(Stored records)
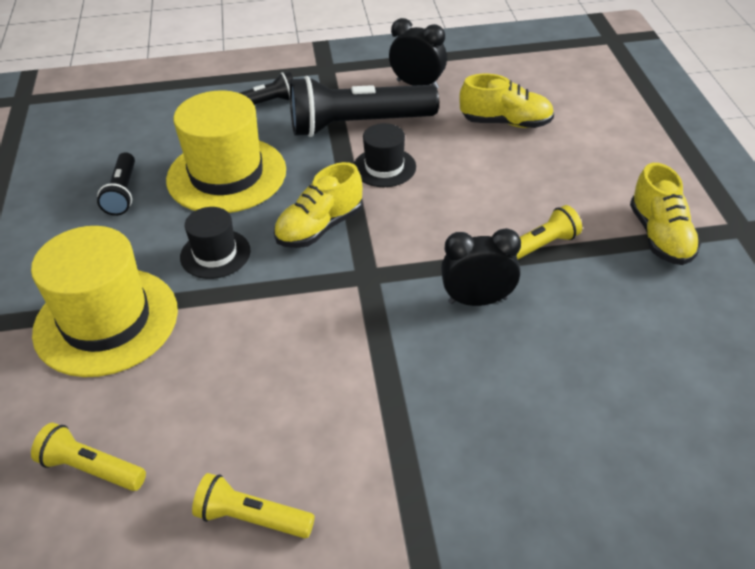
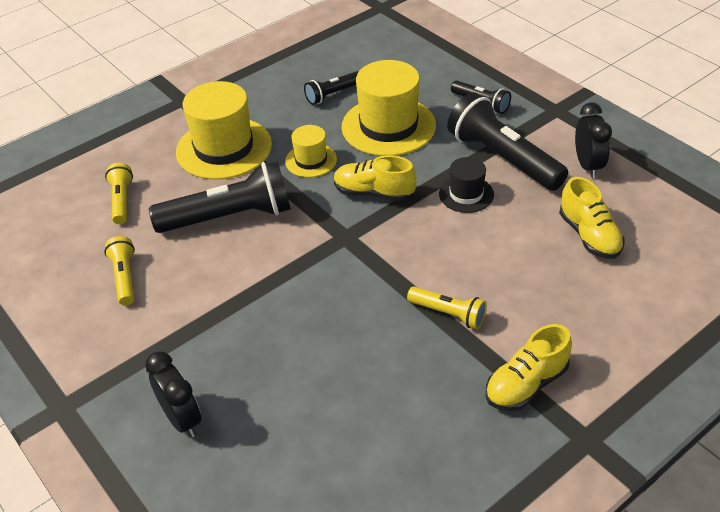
camera: 60 degrees right, 0 degrees up
(215, 254) = (311, 160): black hat -> yellow hat
(240, 362) = (230, 217): none -> black flashlight
(477, 300) = (364, 302): black clock -> black clock (182, 419)

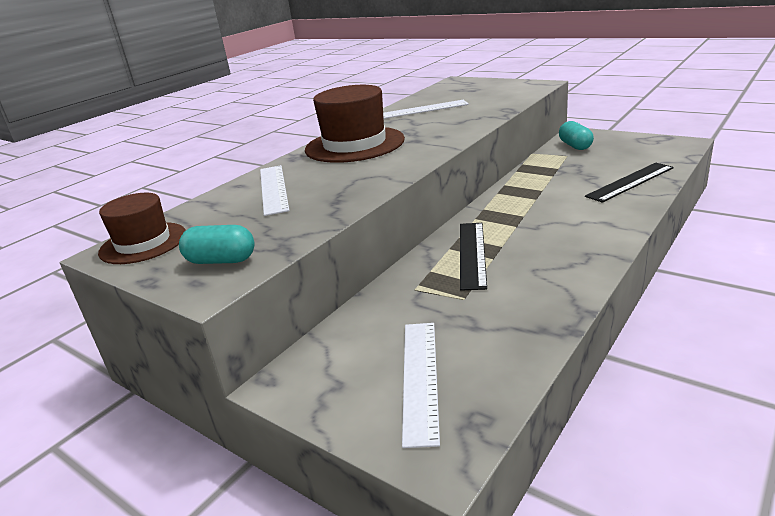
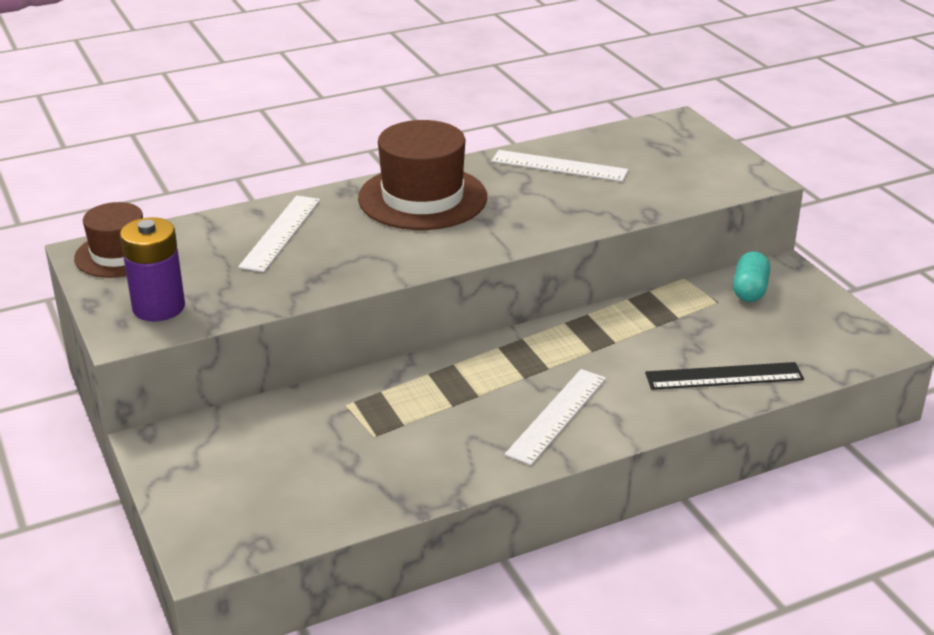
camera: 25 degrees right, 5 degrees up
(221, 260) = (158, 307): turquoise capsule -> purple battery
(419, 378) = (256, 490): white ruler -> white ruler (556, 415)
(472, 254) = (440, 390): black ruler -> none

▸ Problem requirements
From the records above, determine how many lines hold "degrees" and give only that number.

▸ Answer space
2